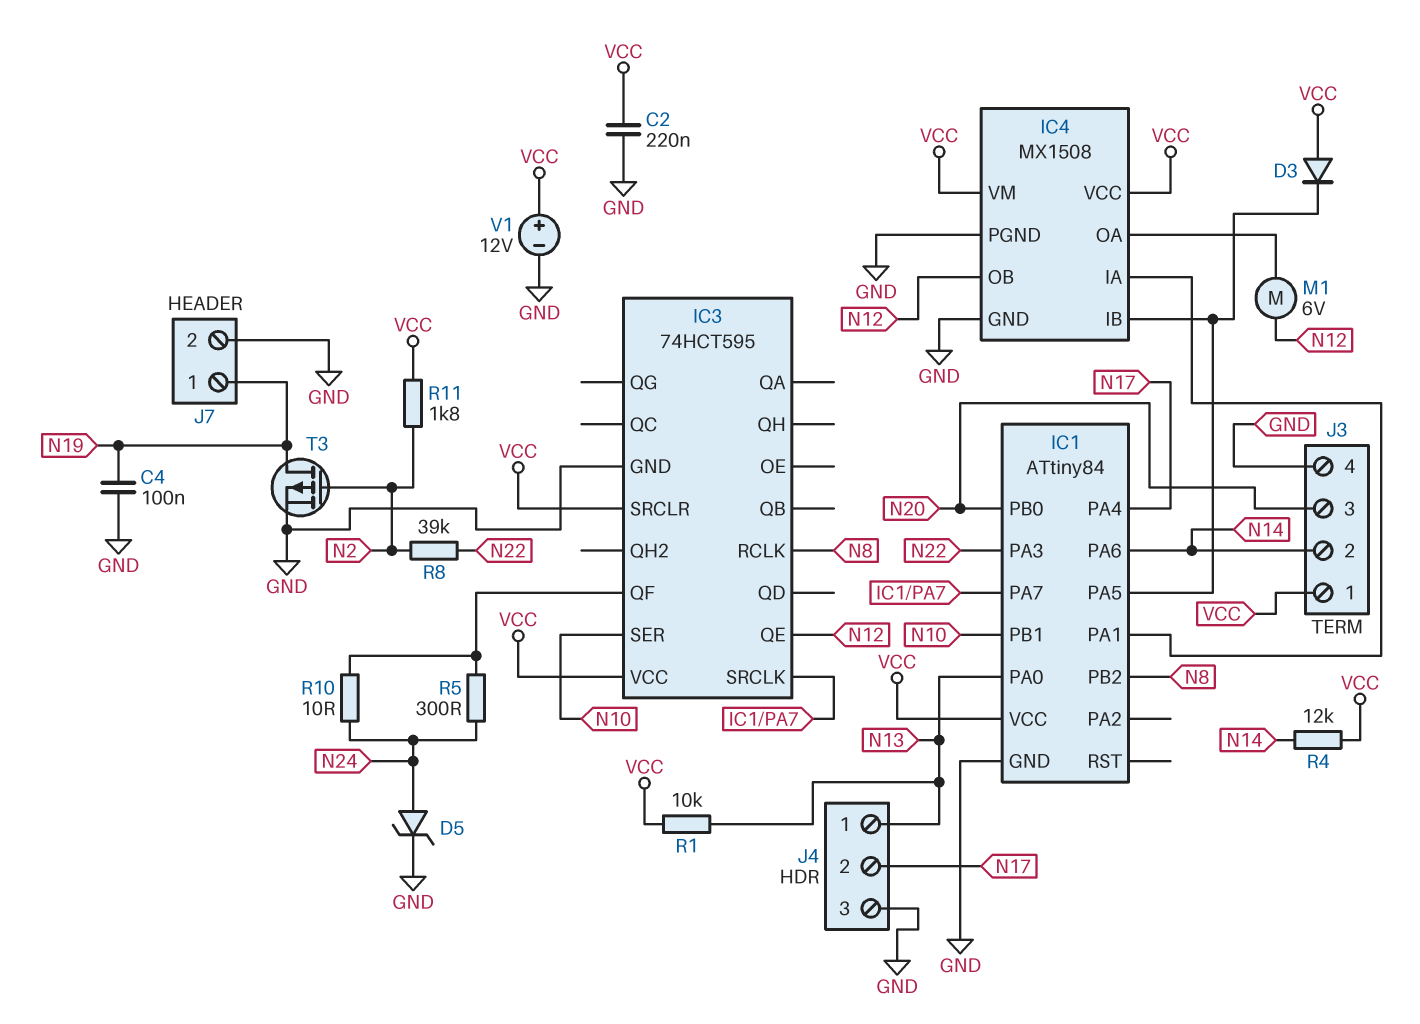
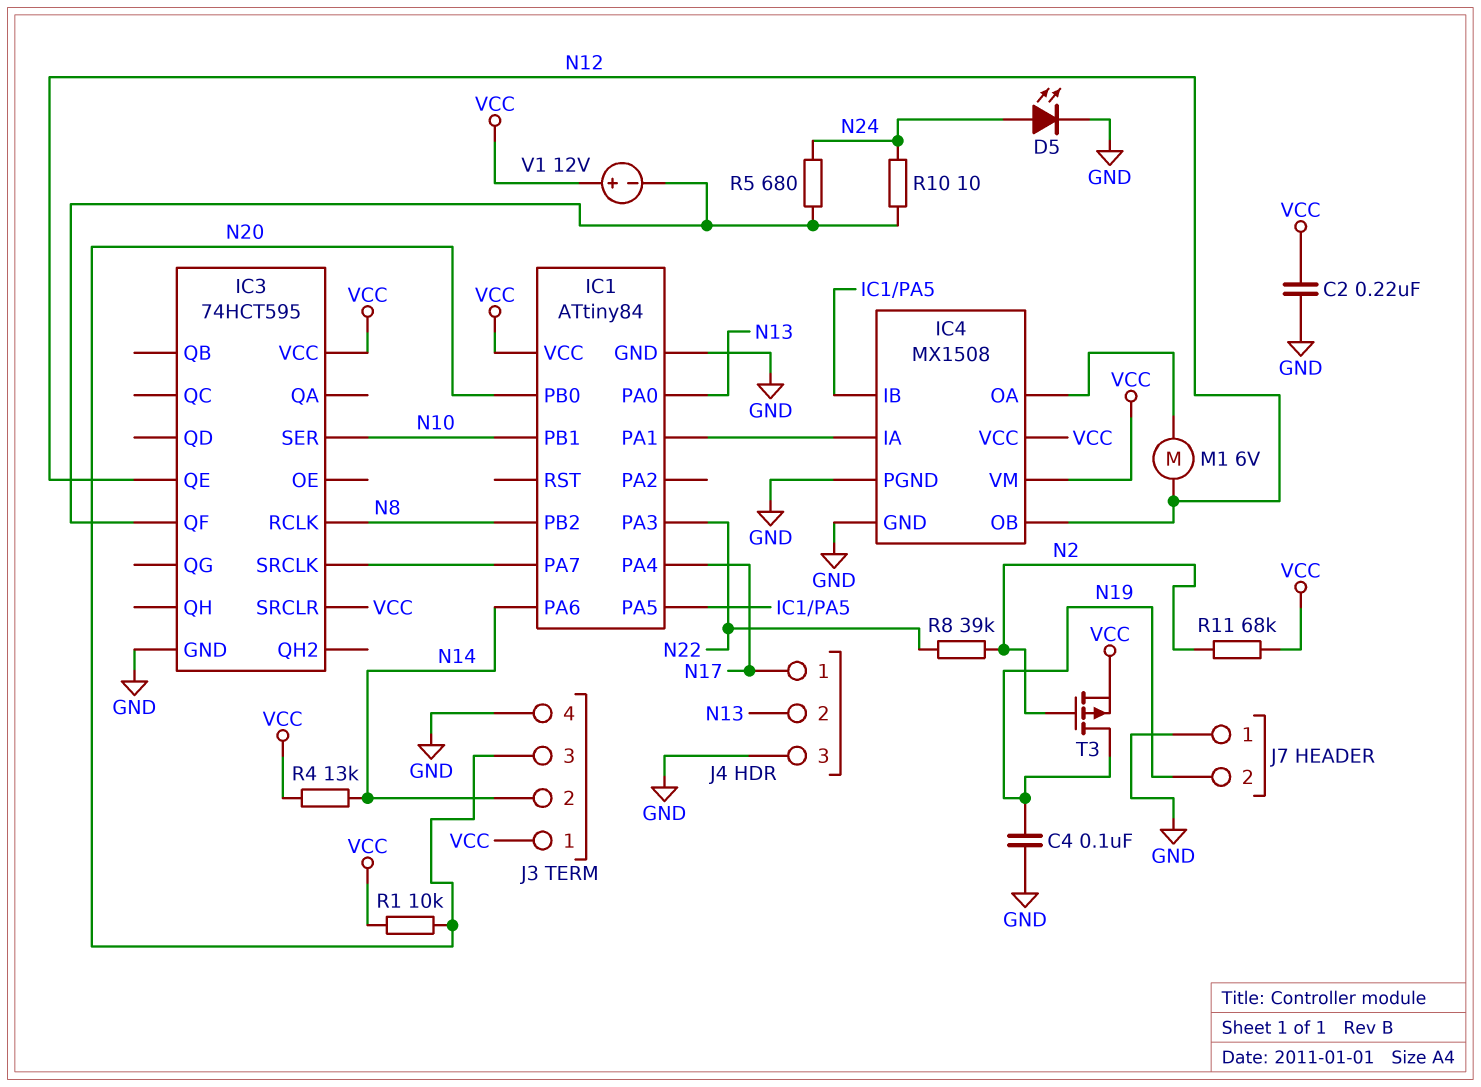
D3: diode (A VCC, K IC1/PA5) -> none
D5: zener (A N24, K GND) -> LED (A N24, K GND)
J4 pin 1: N13 -> N17
J4 pin 2: N17 -> N13
J7 pin 1: N19 -> GND
J7 pin 2: GND -> N19
R1: 10k (N13, VCC) -> 10k (N20, VCC)
R4: 12k (N14, VCC) -> 13k (N14, VCC)
R5: 300 (IC3/QF, N24) -> 680 (IC3/QF, N24)
R11: 1.8k (N2, VCC) -> 68k (N2, VCC)
T3: PMOS (G N2, D N19, S GND) -> PMOS (G N2, D N19, S VCC)
V1: 12V (plus VCC, minus GND) -> 12V (plus VCC, minus IC3/QF)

-=-=-

◆ **Your instructions**
After locating the line that contains "R4: 12k (N14, VCC) -> 13k (N14, VCC)", output it and the remaining lines of the material above, exactly as they read.

◆ **Solution for this exercise**
R4: 12k (N14, VCC) -> 13k (N14, VCC)
R5: 300 (IC3/QF, N24) -> 680 (IC3/QF, N24)
R11: 1.8k (N2, VCC) -> 68k (N2, VCC)
T3: PMOS (G N2, D N19, S GND) -> PMOS (G N2, D N19, S VCC)
V1: 12V (plus VCC, minus GND) -> 12V (plus VCC, minus IC3/QF)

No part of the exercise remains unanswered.